• EXERCISE REQUIREMENTS: Every line of the listing that holds the word "hammer" should be returned.

• SOURCE DATA:
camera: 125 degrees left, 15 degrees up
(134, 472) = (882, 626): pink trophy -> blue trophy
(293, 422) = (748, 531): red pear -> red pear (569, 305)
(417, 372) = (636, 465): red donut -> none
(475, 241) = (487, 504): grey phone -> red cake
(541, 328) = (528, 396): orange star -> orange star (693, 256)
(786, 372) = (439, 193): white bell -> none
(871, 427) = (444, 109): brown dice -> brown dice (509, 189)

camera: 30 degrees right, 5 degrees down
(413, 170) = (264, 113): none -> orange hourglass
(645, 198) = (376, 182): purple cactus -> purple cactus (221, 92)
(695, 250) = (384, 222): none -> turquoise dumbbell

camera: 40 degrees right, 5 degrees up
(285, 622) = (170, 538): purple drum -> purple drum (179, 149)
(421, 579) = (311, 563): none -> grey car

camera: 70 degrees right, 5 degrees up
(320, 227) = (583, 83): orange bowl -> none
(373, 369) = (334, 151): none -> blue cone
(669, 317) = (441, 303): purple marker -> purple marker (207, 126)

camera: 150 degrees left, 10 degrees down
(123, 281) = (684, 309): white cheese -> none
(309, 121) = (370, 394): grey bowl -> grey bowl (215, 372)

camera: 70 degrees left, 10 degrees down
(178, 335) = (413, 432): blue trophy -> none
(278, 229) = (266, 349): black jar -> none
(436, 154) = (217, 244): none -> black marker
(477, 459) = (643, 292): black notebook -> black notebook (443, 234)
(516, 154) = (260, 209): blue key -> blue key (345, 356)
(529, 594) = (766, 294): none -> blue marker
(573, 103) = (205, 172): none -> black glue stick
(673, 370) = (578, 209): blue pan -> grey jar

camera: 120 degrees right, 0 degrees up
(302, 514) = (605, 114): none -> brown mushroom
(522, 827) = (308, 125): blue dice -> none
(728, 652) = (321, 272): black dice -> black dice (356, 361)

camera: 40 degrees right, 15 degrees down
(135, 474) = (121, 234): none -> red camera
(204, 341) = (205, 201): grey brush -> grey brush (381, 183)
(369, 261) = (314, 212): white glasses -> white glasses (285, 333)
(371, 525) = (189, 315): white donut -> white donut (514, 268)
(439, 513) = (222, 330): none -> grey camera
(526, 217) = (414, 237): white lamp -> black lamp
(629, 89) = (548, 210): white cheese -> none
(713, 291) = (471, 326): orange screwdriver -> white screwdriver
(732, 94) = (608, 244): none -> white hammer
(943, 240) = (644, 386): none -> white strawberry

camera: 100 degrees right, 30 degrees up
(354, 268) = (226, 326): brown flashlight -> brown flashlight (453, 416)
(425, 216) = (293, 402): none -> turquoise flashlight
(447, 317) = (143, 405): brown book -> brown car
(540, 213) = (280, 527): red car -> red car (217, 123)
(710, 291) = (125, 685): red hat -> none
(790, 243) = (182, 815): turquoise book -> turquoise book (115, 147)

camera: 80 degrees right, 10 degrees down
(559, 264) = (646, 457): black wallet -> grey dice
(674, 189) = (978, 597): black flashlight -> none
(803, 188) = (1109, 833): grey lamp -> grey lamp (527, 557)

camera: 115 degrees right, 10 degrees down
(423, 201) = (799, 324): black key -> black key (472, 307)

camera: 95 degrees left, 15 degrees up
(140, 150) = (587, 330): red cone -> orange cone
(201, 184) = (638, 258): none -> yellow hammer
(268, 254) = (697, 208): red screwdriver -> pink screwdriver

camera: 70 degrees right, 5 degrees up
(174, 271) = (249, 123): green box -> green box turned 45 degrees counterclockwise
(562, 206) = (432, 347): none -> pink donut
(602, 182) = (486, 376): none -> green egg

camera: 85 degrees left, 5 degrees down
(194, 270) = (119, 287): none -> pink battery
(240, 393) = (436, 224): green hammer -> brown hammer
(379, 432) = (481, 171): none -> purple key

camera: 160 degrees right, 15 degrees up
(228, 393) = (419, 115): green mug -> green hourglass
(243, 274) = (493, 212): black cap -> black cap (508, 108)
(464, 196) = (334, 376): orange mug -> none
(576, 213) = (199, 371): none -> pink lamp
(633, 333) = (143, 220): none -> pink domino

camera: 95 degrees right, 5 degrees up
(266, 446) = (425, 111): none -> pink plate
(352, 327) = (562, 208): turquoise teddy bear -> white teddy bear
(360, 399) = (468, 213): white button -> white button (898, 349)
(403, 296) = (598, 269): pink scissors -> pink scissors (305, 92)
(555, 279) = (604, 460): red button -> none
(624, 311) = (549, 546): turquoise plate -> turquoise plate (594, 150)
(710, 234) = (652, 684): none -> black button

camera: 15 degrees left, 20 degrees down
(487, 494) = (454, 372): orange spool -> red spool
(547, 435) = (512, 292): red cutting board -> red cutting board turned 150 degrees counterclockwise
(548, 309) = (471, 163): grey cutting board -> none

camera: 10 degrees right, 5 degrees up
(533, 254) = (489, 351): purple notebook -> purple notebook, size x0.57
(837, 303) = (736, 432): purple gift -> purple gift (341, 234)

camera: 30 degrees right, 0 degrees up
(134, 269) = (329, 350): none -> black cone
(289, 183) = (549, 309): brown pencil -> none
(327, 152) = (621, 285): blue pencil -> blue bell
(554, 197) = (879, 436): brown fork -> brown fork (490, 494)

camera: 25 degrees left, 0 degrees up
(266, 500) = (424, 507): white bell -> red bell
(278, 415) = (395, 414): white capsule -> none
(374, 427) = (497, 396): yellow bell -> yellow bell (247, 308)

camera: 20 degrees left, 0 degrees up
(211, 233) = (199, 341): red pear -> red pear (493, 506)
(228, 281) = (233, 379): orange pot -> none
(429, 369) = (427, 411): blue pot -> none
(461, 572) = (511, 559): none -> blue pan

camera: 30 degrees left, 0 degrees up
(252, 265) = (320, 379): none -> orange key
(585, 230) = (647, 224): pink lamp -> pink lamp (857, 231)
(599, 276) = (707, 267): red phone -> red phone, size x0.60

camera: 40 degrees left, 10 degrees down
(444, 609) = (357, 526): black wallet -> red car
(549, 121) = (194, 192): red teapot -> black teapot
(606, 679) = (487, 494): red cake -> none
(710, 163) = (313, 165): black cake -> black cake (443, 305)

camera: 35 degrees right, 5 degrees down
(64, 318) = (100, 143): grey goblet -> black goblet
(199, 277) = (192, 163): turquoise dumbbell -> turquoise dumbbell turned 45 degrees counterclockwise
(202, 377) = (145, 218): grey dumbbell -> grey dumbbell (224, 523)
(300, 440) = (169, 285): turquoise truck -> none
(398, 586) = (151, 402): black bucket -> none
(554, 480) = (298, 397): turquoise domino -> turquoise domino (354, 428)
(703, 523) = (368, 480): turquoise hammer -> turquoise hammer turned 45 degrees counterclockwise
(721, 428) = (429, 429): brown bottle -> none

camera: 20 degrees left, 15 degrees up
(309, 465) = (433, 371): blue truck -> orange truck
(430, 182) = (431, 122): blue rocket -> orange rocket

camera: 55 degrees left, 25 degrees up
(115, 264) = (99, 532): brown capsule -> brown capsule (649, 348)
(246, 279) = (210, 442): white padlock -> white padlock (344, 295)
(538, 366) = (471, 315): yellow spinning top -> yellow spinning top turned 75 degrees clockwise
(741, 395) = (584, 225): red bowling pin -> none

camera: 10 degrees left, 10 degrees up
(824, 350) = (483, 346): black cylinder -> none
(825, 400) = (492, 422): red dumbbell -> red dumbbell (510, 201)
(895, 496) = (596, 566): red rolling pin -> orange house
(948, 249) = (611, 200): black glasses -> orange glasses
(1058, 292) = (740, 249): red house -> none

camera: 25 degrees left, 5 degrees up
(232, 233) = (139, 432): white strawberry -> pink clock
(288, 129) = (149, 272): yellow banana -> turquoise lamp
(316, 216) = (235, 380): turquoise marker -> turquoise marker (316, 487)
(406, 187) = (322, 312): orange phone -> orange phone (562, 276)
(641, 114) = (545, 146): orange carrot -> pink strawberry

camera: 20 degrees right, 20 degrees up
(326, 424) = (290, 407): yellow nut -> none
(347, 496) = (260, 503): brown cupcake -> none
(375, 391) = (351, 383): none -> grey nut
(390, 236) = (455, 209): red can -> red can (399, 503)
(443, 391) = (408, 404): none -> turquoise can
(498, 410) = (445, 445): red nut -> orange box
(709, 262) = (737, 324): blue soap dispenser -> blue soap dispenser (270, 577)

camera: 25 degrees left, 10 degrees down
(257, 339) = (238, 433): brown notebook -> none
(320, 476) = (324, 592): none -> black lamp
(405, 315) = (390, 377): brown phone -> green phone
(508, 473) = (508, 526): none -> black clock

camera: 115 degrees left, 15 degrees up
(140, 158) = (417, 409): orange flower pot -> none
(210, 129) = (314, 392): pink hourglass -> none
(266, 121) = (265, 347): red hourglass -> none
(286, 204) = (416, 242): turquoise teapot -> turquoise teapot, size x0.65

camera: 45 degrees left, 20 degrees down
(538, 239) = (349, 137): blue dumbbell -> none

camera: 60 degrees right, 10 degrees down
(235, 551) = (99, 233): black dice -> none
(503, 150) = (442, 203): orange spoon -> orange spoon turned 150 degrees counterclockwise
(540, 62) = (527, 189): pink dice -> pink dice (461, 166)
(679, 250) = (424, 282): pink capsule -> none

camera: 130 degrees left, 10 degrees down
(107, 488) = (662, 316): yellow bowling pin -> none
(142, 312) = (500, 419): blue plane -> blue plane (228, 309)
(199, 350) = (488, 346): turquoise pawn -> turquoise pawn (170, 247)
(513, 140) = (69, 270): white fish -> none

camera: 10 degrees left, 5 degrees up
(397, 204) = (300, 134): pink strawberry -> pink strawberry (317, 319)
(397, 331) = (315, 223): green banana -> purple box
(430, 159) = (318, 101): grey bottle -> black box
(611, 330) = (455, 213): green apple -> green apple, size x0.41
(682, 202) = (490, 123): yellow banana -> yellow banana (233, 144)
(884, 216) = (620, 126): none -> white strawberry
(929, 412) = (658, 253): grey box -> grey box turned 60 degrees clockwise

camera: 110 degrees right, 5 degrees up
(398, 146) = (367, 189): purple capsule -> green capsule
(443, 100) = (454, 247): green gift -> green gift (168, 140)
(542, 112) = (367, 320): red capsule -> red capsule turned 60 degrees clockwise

• WRITTEN ANSWER:
(732, 94) = (608, 244): none -> white hammer
(201, 184) = (638, 258): none -> yellow hammer
(240, 393) = (436, 224): green hammer -> brown hammer
(703, 523) = (368, 480): turquoise hammer -> turquoise hammer turned 45 degrees counterclockwise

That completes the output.